**WORK INSTRUCTIONS**
The material below holds the lines to copy: from the one with "RTC pin SDA: GP18 -> GP17" up to and including the one with "RTC: DS3231 -> DS1307". Copy them exactly and skip the pictures.

**SUPPLIED RECORDS**
# # # # #
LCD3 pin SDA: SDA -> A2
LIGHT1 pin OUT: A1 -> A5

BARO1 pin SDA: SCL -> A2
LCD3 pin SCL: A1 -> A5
# # # # #
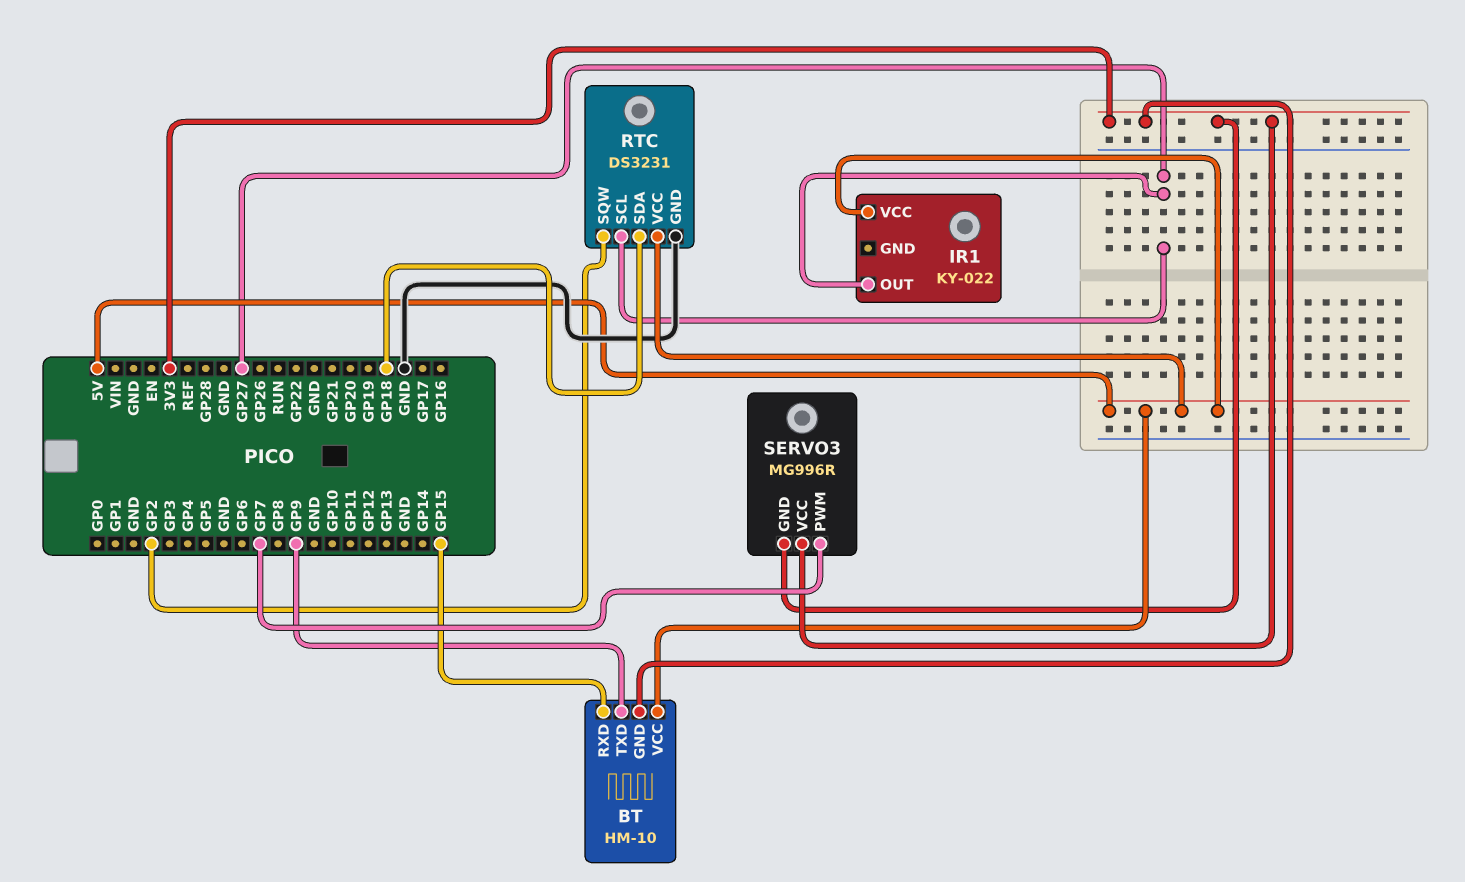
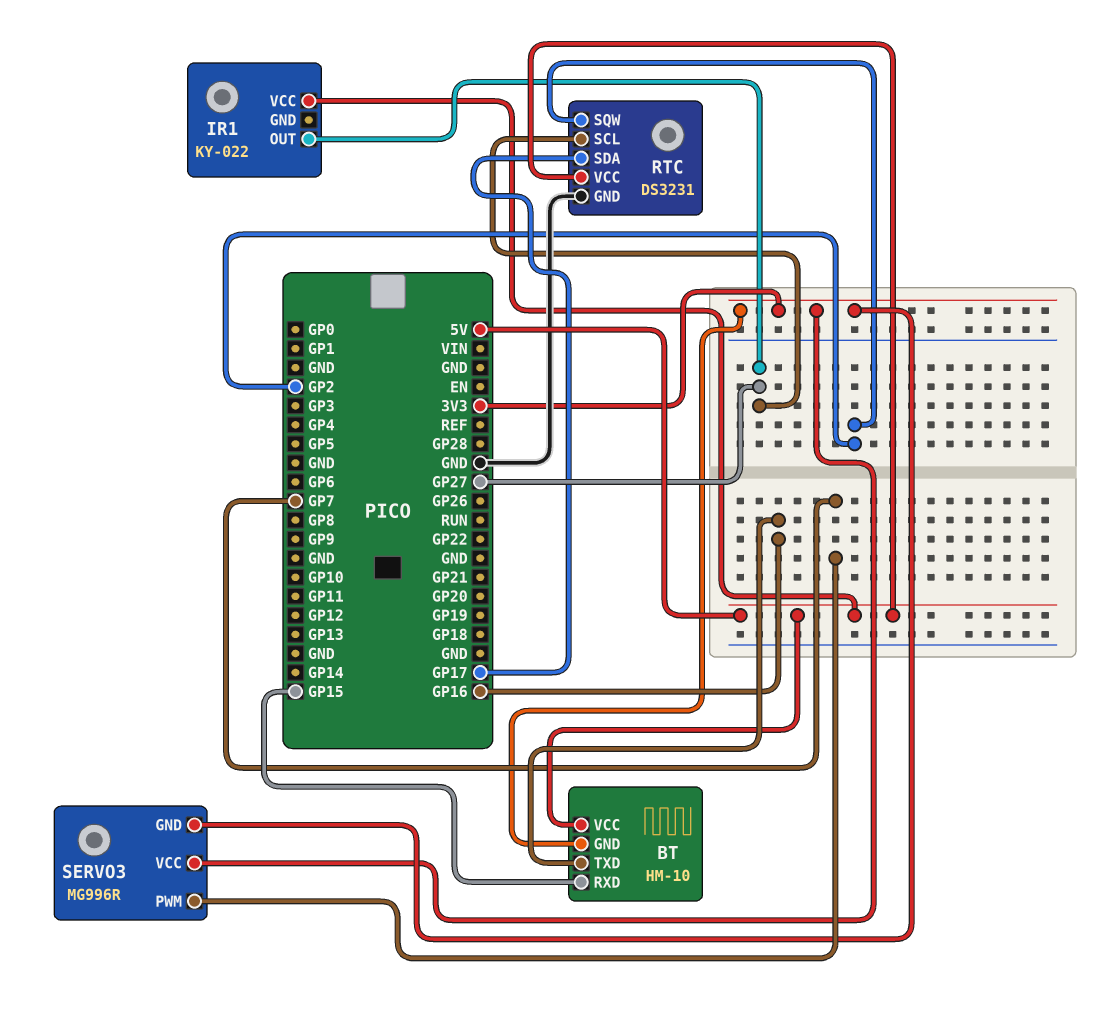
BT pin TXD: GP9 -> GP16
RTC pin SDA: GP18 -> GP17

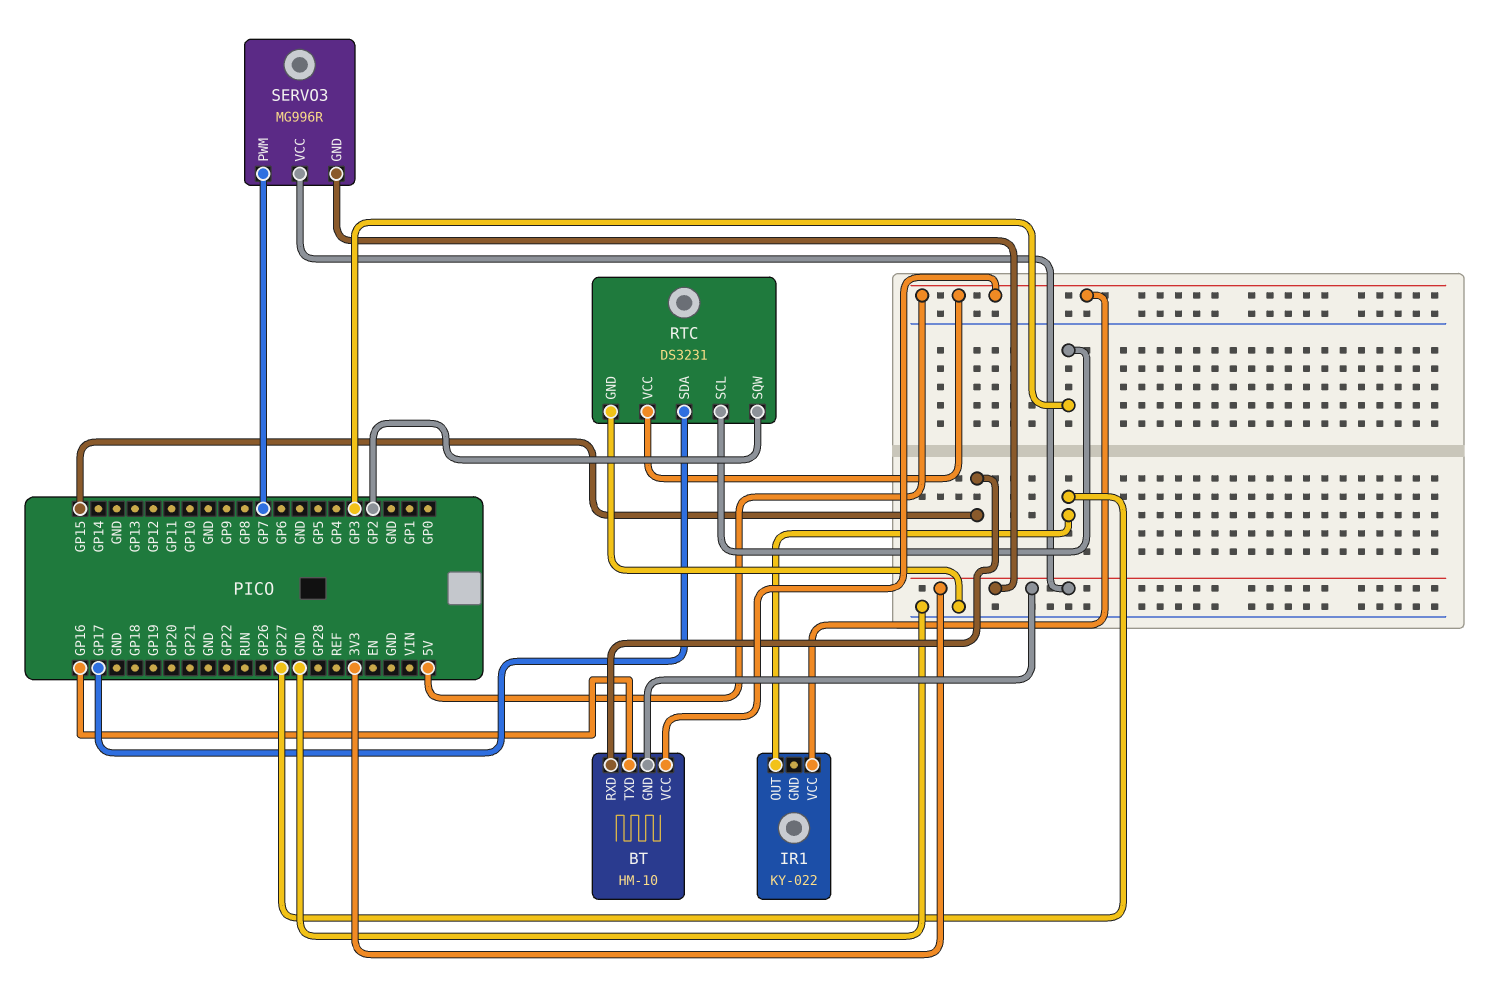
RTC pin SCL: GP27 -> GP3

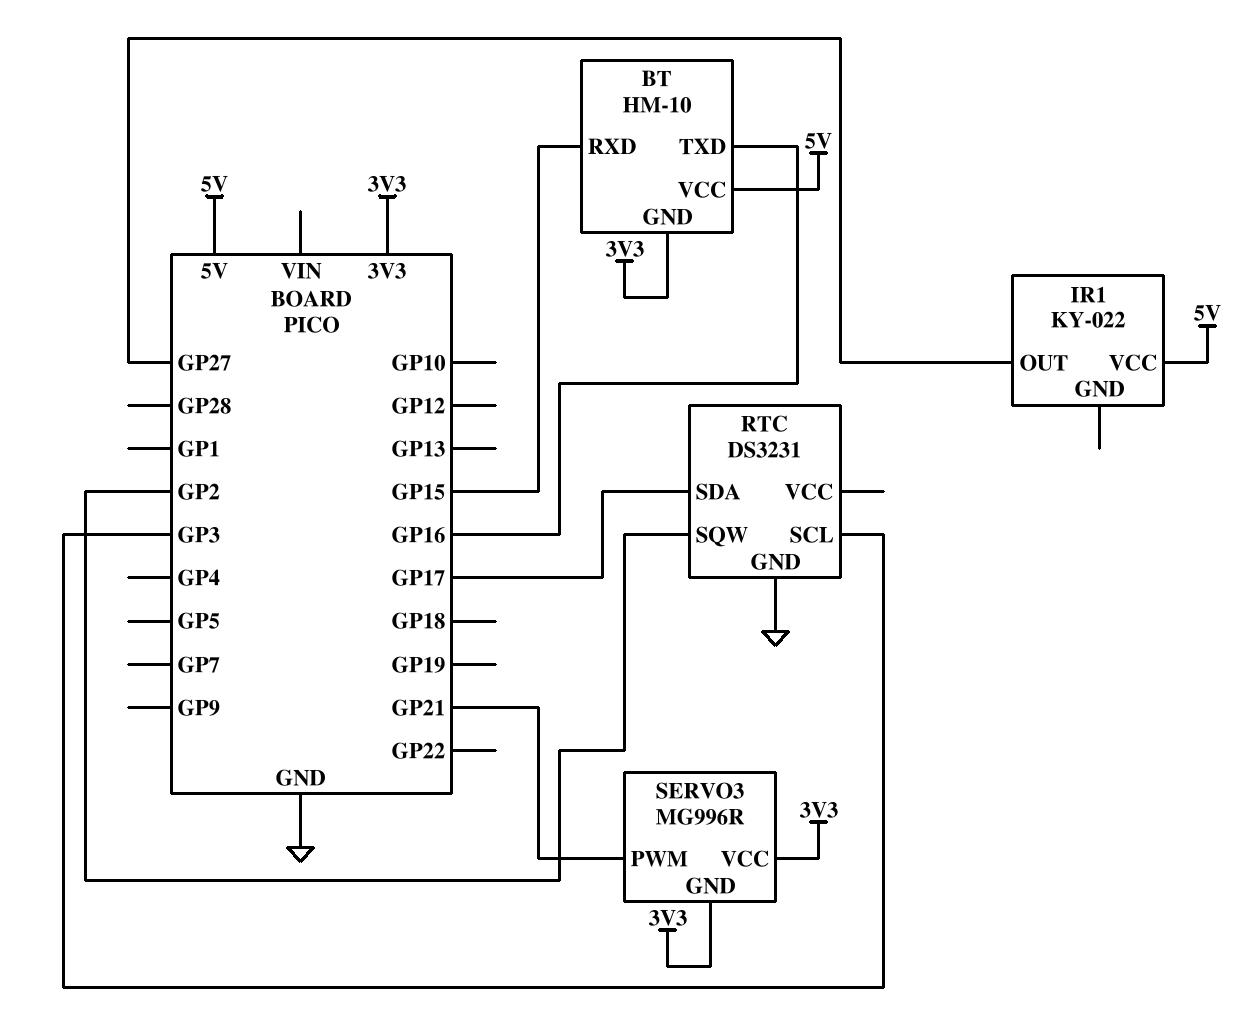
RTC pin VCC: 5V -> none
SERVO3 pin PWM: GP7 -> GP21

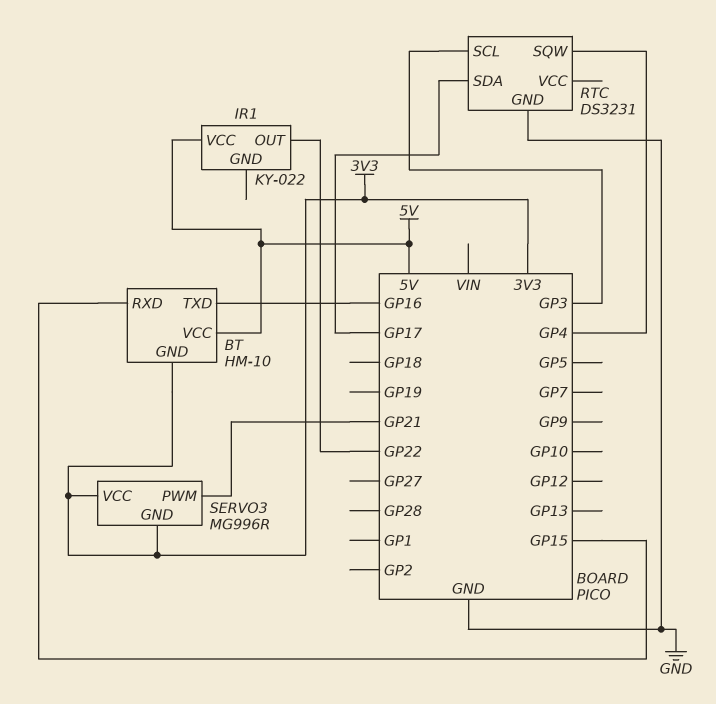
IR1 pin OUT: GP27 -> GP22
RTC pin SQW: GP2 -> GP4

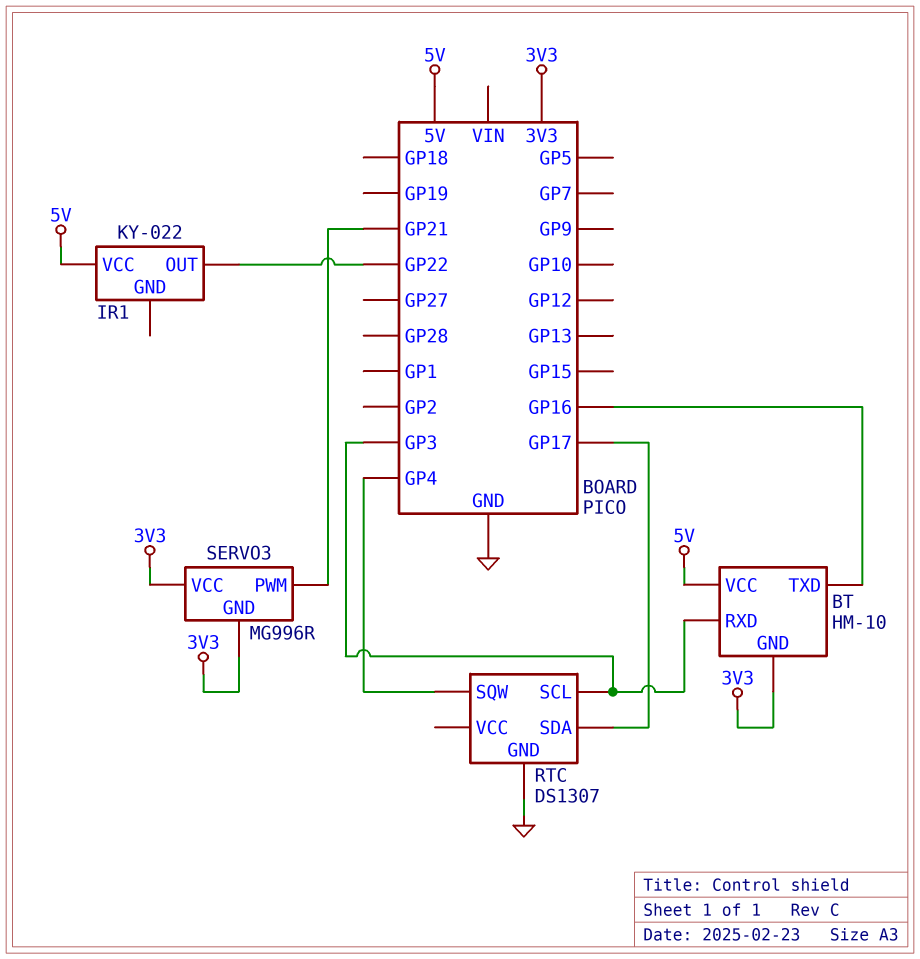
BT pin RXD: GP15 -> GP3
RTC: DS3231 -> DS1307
# # # # #
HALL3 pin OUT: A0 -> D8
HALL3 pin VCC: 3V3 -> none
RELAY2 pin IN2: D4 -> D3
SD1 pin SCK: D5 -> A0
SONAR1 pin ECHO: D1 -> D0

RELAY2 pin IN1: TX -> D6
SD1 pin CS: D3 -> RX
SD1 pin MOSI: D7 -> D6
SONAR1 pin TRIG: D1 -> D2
# # # # #
**TASK ANSWER**
RTC pin SDA: GP18 -> GP17

RTC pin SCL: GP27 -> GP3

RTC pin VCC: 5V -> none
SERVO3 pin PWM: GP7 -> GP21

IR1 pin OUT: GP27 -> GP22
RTC pin SQW: GP2 -> GP4

BT pin RXD: GP15 -> GP3
RTC: DS3231 -> DS1307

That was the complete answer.